Object change listings:
********

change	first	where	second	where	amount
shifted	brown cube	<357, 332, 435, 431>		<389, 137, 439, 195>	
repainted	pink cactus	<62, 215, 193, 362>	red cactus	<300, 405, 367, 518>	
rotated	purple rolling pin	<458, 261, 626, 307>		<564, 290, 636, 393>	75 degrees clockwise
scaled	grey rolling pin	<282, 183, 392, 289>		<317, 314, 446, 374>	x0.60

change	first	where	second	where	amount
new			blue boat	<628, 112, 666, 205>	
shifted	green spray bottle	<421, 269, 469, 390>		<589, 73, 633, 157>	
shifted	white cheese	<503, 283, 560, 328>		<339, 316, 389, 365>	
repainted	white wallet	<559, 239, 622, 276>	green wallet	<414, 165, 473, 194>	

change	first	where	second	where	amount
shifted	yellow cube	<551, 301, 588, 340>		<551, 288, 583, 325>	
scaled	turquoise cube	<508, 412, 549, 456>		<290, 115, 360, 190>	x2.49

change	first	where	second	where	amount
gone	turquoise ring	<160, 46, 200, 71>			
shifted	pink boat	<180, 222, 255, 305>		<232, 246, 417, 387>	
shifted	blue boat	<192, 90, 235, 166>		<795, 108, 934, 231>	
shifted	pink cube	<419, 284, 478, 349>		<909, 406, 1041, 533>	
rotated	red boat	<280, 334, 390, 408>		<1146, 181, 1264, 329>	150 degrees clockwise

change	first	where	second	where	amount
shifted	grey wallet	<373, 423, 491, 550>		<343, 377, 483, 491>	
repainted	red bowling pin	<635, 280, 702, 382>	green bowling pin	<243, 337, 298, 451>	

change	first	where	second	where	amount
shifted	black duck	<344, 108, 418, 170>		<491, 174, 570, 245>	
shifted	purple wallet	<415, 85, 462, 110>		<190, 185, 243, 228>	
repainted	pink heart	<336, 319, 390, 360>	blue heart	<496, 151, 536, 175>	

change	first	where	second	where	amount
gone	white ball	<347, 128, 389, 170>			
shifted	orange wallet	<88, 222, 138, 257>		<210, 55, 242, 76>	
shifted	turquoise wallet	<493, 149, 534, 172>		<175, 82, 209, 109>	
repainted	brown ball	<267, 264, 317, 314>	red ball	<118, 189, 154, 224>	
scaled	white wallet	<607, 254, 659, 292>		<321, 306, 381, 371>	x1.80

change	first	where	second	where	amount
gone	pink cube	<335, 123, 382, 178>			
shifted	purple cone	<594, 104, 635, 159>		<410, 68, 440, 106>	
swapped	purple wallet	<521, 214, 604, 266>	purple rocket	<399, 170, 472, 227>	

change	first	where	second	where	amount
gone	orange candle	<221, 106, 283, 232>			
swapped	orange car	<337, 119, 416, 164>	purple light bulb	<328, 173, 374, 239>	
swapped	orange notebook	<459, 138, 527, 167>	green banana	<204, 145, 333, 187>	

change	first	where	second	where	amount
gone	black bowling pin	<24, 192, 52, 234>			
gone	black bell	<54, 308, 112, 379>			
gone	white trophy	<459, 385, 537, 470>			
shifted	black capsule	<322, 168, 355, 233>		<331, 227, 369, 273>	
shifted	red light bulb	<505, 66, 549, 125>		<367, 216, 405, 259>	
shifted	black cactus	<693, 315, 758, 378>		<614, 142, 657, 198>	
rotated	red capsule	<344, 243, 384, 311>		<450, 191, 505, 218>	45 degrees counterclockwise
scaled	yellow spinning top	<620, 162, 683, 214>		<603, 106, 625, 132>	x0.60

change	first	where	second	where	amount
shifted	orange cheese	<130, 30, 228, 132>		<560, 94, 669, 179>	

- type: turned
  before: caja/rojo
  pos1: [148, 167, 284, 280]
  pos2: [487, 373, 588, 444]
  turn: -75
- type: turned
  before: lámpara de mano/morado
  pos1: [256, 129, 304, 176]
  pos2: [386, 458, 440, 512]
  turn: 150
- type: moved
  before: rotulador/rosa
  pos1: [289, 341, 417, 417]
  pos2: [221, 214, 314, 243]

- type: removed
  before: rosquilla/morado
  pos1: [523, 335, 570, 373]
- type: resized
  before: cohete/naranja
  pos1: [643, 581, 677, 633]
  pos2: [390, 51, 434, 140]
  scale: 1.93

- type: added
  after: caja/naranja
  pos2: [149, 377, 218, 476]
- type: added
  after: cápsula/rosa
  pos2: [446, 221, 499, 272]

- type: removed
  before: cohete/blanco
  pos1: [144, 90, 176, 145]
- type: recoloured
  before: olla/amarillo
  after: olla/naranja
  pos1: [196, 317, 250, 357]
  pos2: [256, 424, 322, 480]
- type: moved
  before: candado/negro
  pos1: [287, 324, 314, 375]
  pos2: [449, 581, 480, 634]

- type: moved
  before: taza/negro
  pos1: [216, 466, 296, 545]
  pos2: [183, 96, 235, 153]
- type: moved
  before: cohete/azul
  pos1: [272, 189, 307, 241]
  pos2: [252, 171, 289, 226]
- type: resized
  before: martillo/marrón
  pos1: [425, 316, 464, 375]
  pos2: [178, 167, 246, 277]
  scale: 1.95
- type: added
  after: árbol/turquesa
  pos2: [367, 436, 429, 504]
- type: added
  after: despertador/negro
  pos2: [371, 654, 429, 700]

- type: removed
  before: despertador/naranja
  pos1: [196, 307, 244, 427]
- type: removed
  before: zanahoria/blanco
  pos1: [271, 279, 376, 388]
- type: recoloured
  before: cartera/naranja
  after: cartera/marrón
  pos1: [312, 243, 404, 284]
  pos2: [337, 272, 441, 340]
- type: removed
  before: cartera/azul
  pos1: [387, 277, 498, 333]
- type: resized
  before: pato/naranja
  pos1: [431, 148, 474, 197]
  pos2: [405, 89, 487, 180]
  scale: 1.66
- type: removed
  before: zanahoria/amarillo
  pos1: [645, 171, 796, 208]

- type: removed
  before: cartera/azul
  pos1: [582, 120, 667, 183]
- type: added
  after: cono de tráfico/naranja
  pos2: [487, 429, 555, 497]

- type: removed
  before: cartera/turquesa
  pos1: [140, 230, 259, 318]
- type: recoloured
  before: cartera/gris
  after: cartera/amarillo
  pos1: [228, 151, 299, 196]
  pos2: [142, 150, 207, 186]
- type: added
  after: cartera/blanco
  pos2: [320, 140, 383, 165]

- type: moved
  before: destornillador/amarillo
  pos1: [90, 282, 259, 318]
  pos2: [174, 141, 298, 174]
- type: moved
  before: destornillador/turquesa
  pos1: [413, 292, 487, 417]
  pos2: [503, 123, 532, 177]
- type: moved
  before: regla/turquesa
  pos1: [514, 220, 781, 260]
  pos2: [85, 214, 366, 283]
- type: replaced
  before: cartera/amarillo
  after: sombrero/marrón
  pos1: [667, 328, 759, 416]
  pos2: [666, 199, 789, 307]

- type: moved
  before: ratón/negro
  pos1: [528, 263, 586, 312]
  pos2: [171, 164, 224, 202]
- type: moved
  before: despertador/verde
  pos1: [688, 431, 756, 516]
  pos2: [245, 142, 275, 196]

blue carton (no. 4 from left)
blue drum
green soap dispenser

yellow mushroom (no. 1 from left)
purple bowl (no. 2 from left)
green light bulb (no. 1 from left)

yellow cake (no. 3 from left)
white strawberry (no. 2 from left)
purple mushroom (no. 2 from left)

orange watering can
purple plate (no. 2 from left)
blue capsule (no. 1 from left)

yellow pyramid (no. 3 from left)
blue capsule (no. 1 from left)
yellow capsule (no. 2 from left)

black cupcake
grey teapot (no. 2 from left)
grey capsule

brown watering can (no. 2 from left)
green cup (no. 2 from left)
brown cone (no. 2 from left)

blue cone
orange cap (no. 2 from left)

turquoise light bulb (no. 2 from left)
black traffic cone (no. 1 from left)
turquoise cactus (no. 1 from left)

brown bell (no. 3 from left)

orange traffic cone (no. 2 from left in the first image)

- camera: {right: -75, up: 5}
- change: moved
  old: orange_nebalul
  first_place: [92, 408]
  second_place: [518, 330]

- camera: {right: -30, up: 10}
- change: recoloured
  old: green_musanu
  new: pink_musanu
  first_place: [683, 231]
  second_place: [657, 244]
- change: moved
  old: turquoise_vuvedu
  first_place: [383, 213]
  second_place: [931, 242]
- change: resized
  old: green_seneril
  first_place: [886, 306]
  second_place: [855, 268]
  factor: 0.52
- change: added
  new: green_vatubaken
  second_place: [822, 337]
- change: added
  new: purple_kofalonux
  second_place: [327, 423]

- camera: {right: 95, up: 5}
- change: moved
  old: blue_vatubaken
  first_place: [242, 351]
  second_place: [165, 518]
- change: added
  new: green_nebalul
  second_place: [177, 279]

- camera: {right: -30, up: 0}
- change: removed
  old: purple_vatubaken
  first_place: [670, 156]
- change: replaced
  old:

********

Exercise details: Return, word for word, the lines of the data above from the line with "pos2: [386, 458, 440, 512]" through the line with "pos1: [289, 341, 417, 417]", inclusive.

Answer to the exercise:
  pos2: [386, 458, 440, 512]
  turn: 150
- type: moved
  before: rotulador/rosa
  pos1: [289, 341, 417, 417]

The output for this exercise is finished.